## Stated problem
Repeat each of the following rows word for word, in the same order.

(Records from a collection)
* * * * * * * * *
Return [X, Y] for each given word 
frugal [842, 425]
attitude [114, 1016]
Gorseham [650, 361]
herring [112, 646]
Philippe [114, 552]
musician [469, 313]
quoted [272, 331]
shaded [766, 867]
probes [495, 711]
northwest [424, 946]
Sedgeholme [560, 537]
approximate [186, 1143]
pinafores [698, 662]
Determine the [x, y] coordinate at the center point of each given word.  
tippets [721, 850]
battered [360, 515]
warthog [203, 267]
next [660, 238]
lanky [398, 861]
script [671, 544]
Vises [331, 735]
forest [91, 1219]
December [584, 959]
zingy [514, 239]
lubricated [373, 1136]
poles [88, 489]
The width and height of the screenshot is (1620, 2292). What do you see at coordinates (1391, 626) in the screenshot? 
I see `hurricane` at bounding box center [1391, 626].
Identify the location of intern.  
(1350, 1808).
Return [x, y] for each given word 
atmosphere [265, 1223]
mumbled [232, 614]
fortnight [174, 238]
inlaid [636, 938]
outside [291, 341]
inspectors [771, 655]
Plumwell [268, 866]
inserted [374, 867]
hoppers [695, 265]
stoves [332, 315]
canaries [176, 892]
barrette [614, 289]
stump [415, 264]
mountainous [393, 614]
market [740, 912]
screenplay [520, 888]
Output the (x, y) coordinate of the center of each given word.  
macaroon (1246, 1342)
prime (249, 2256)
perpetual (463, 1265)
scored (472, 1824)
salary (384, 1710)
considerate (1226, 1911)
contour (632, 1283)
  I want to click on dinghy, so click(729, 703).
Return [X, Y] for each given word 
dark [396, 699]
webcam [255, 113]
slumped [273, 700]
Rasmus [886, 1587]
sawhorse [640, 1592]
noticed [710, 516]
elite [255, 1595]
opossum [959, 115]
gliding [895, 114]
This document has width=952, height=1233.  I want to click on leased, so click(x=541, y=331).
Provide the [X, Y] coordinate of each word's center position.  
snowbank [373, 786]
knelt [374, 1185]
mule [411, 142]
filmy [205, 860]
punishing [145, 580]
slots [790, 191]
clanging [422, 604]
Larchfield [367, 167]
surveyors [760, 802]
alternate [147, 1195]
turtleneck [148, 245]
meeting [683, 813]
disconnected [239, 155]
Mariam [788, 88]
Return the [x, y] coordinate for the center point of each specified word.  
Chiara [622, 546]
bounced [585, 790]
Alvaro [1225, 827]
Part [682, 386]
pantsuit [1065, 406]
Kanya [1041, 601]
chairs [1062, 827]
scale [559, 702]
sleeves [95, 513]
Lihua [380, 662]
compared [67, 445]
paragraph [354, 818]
* * * * * * * * *
## Complete response
Return [X, Y] for each given word 
frugal [842, 425]
attitude [114, 1016]
Gorseham [650, 361]
herring [112, 646]
Philippe [114, 552]
musician [469, 313]
quoted [272, 331]
shaded [766, 867]
probes [495, 711]
northwest [424, 946]
Sedgeholme [560, 537]
approximate [186, 1143]
pinafores [698, 662]
Determine the [x, y] coordinate at the center point of each given word.  
tippets [721, 850]
battered [360, 515]
warthog [203, 267]
next [660, 238]
lanky [398, 861]
script [671, 544]
Vises [331, 735]
forest [91, 1219]
December [584, 959]
zingy [514, 239]
lubricated [373, 1136]
poles [88, 489]
The width and height of the screenshot is (1620, 2292). What do you see at coordinates (1391, 626) in the screenshot? 
I see `hurricane` at bounding box center [1391, 626].
Identify the location of intern.  
(1350, 1808).
Return [x, y] for each given word 
atmosphere [265, 1223]
mumbled [232, 614]
fortnight [174, 238]
inlaid [636, 938]
outside [291, 341]
inspectors [771, 655]
Plumwell [268, 866]
inserted [374, 867]
hoppers [695, 265]
stoves [332, 315]
canaries [176, 892]
barrette [614, 289]
stump [415, 264]
mountainous [393, 614]
market [740, 912]
screenplay [520, 888]
Output the (x, y) coordinate of the center of each given word.  
macaroon (1246, 1342)
prime (249, 2256)
perpetual (463, 1265)
scored (472, 1824)
salary (384, 1710)
considerate (1226, 1911)
contour (632, 1283)
  I want to click on dinghy, so click(729, 703).
Return [X, Y] for each given word 
dark [396, 699]
webcam [255, 113]
slumped [273, 700]
Rasmus [886, 1587]
sawhorse [640, 1592]
noticed [710, 516]
elite [255, 1595]
opossum [959, 115]
gliding [895, 114]
This document has width=952, height=1233.  I want to click on leased, so click(x=541, y=331).
Provide the [X, Y] coordinate of each word's center position.  
snowbank [373, 786]
knelt [374, 1185]
mule [411, 142]
filmy [205, 860]
punishing [145, 580]
slots [790, 191]
clanging [422, 604]
Larchfield [367, 167]
surveyors [760, 802]
alternate [147, 1195]
turtleneck [148, 245]
meeting [683, 813]
disconnected [239, 155]
Mariam [788, 88]
Return the [x, y] coordinate for the center point of each specified word.  
Chiara [622, 546]
bounced [585, 790]
Alvaro [1225, 827]
Part [682, 386]
pantsuit [1065, 406]
Kanya [1041, 601]
chairs [1062, 827]
scale [559, 702]
sleeves [95, 513]
Lihua [380, 662]
compared [67, 445]
paragraph [354, 818]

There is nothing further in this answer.